### REQUIRED ACTION
Your task is to return all the entries below exactly, with every picture omitted.

[[ RAW DATA, beginning ]]

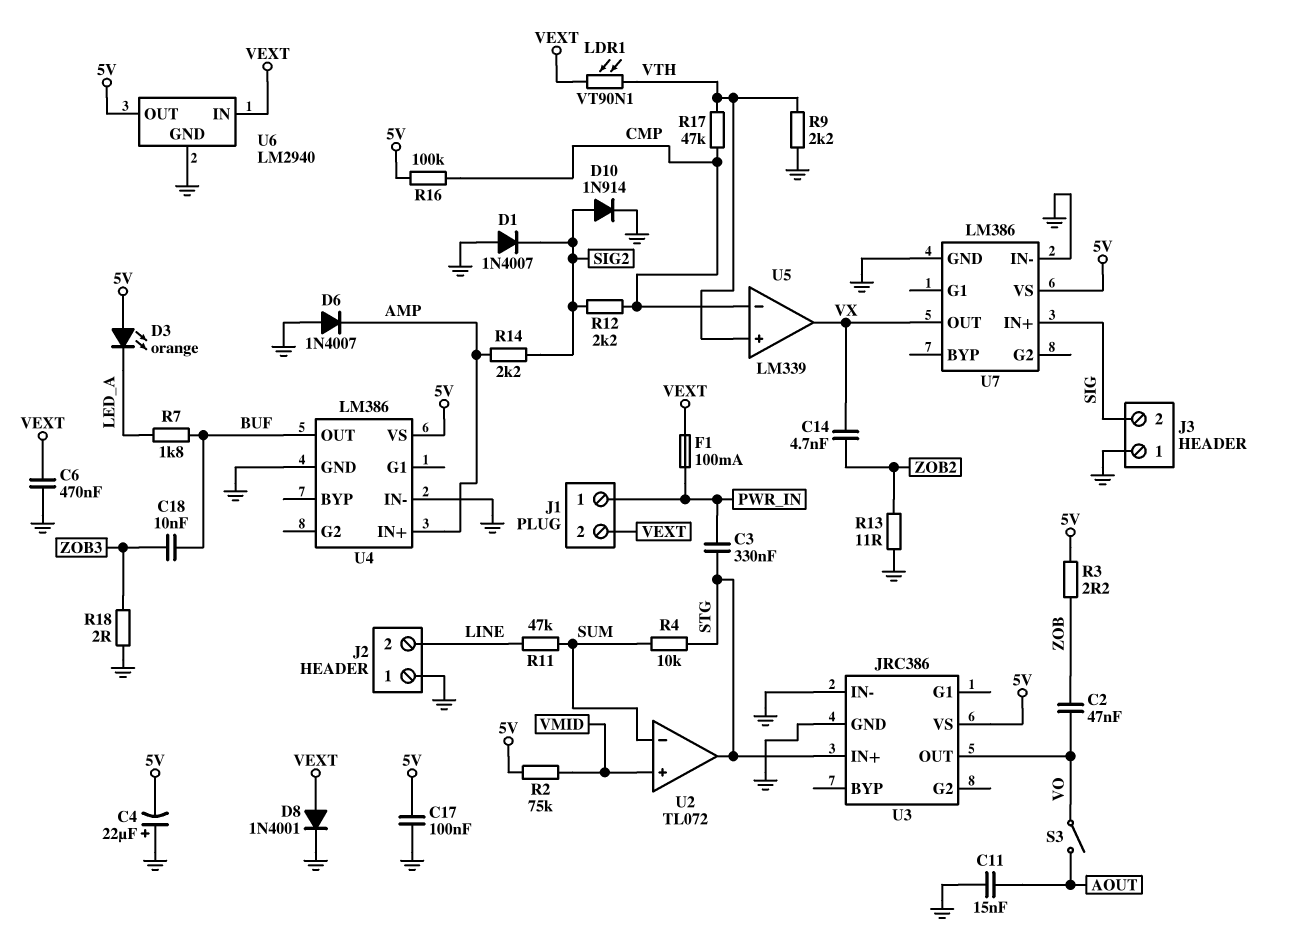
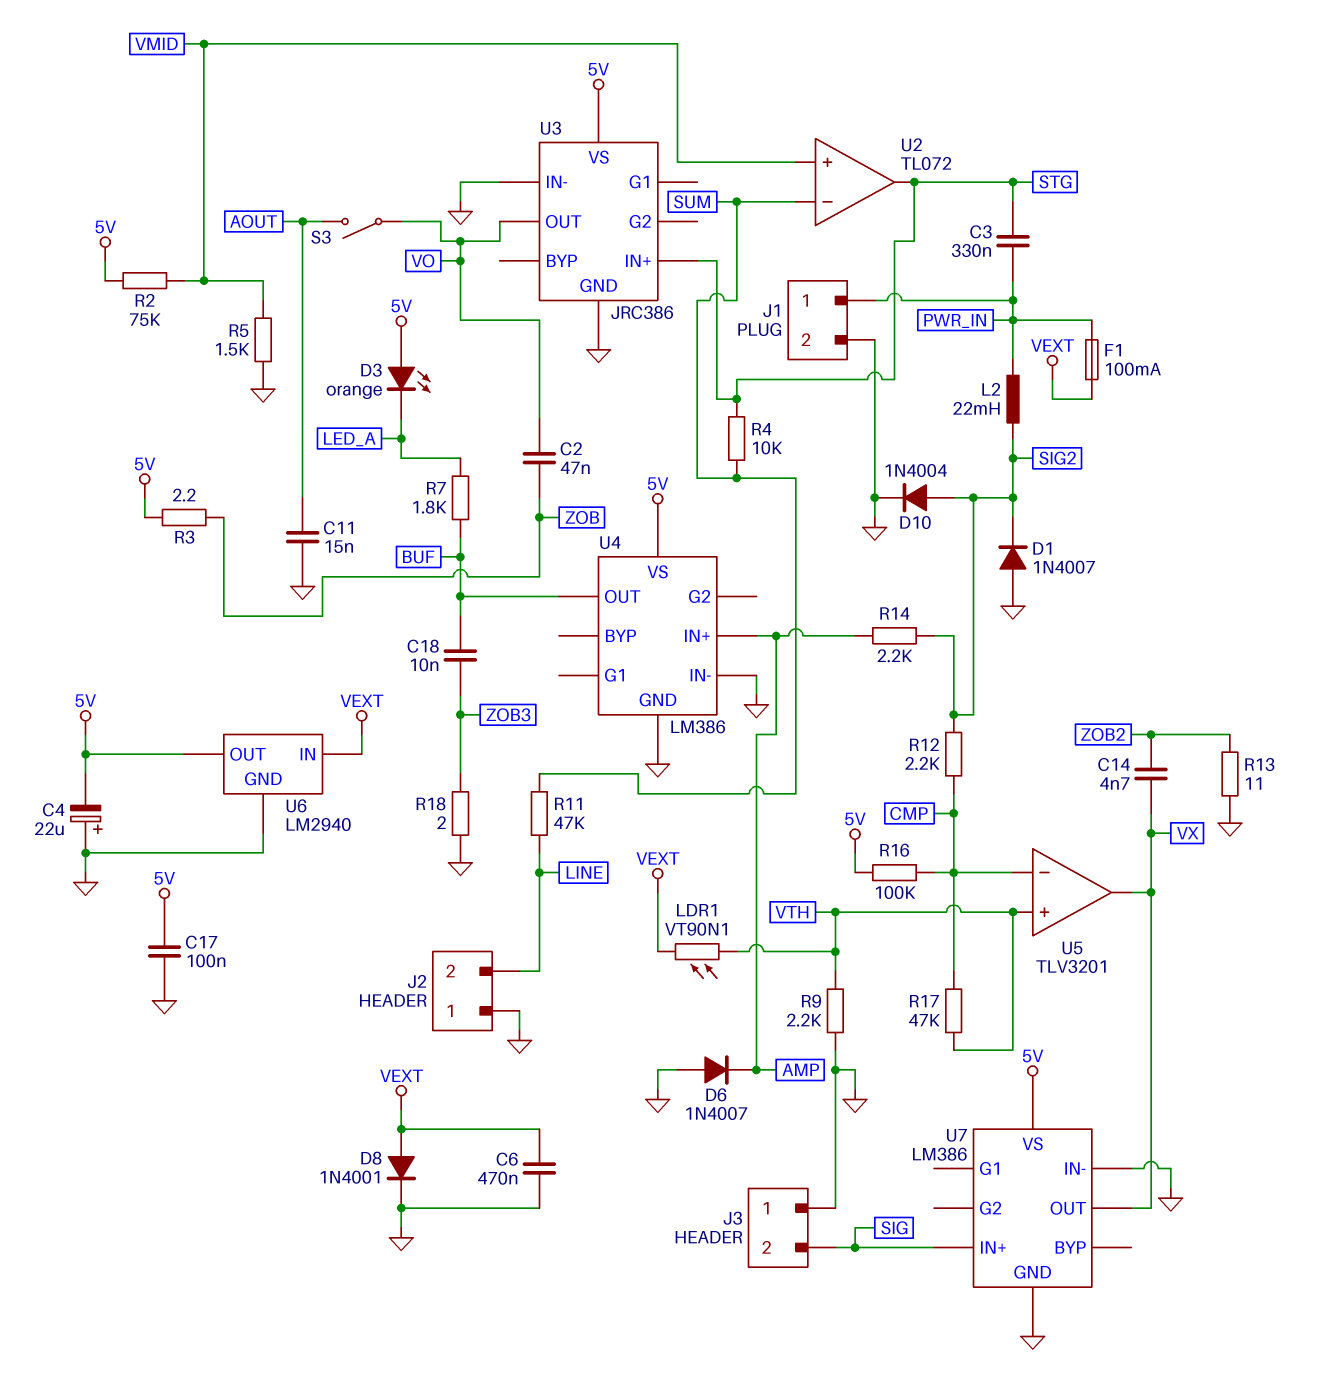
D10: diode 1N914 (A SIG2, K GND) -> diode 1N4004 (A SIG2, K GND)
J1 pin 2: VEXT -> GND
L2: none -> 22mH (PWR_IN, SIG2)
R5: none -> 1.5k (GND, VMID)
U5: LM339 -> TLV3201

[[ RAW DATA, end ]]

### SOLUTION FOR THIS TASK
D10: diode 1N914 (A SIG2, K GND) -> diode 1N4004 (A SIG2, K GND)
J1 pin 2: VEXT -> GND
L2: none -> 22mH (PWR_IN, SIG2)
R5: none -> 1.5k (GND, VMID)
U5: LM339 -> TLV3201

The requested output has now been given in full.